**Task:** Please set down each of the lines below once more, exactly, omitting all pictures.

**Recorded information:**

^^^^^^^^

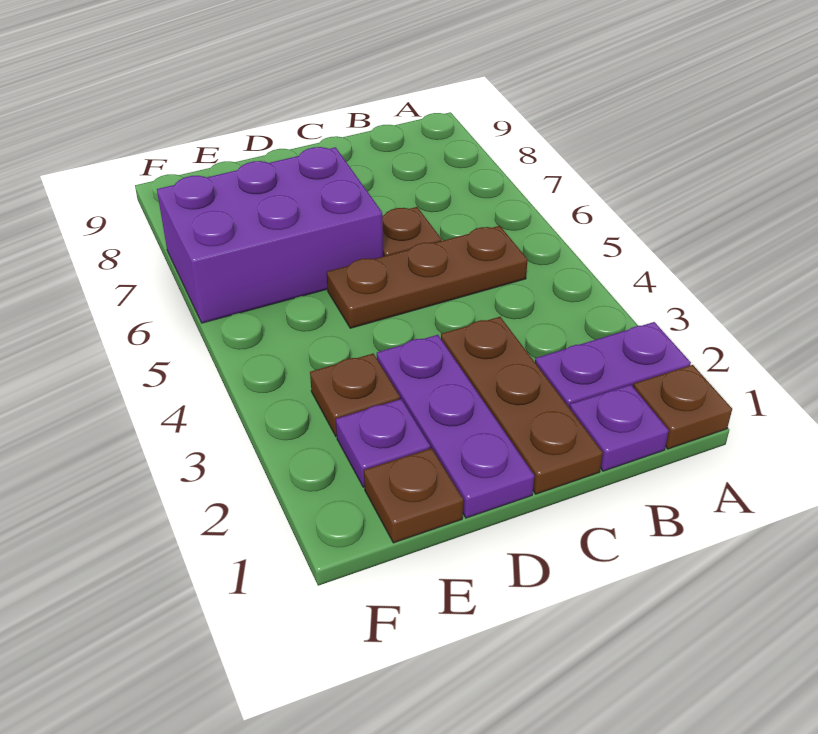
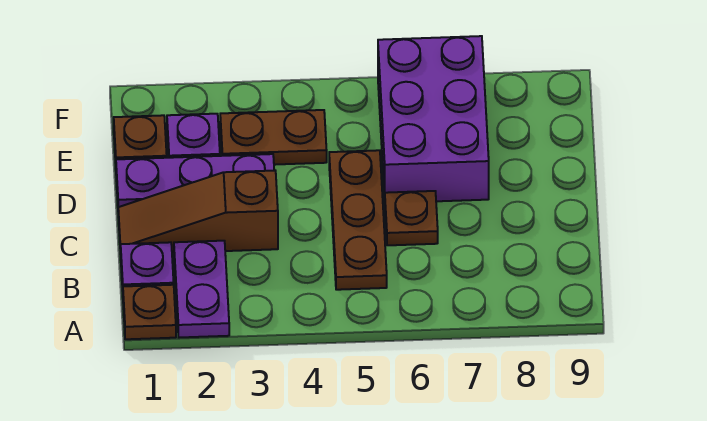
brown plate C1:C3 level 1 -> brown slope C1:C3 level 1 top 3
brown plate E3 level 1 -> brown plate E3:E4 level 1

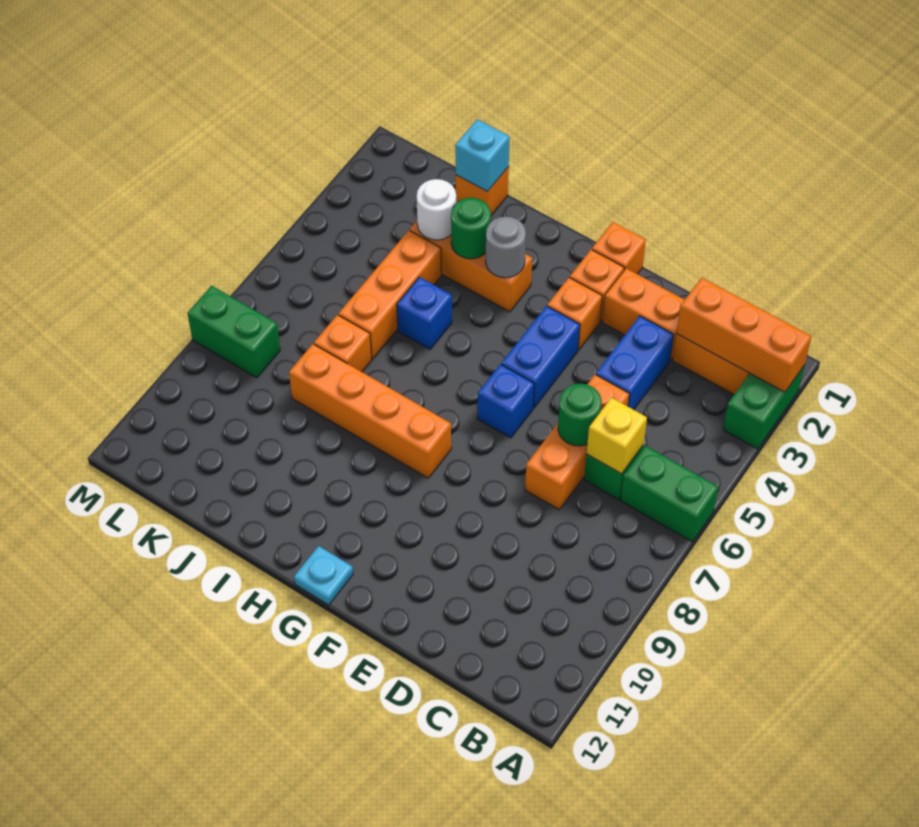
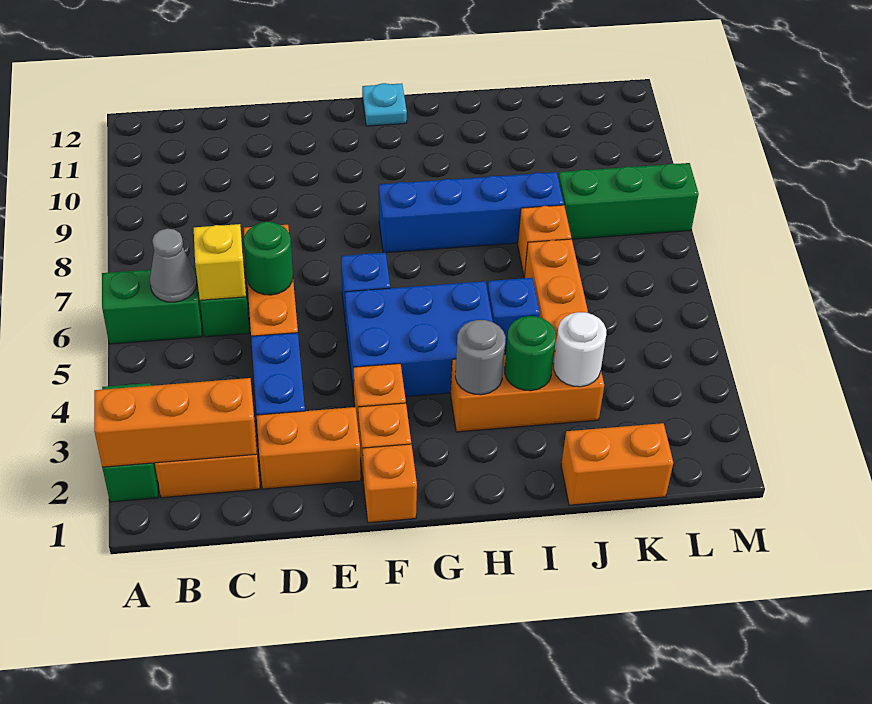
none -> grey cone B6 level 2
blue brick F4:F5 level 1 -> blue brick F4:H5 level 1
orange brick G8:J8 level 1 -> blue brick G8:J8 level 1
orange brick J1 level 1 -> orange brick J1:K1 level 1
cyan brick J1 level 2 -> none
green brick L8:M8 level 1 -> green brick K8:M8 level 1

^^^^^^^^

**Result of the task:**
brown plate C1:C3 level 1 -> brown slope C1:C3 level 1 top 3
brown plate E3 level 1 -> brown plate E3:E4 level 1

none -> grey cone B6 level 2
blue brick F4:F5 level 1 -> blue brick F4:H5 level 1
orange brick G8:J8 level 1 -> blue brick G8:J8 level 1
orange brick J1 level 1 -> orange brick J1:K1 level 1
cyan brick J1 level 2 -> none
green brick L8:M8 level 1 -> green brick K8:M8 level 1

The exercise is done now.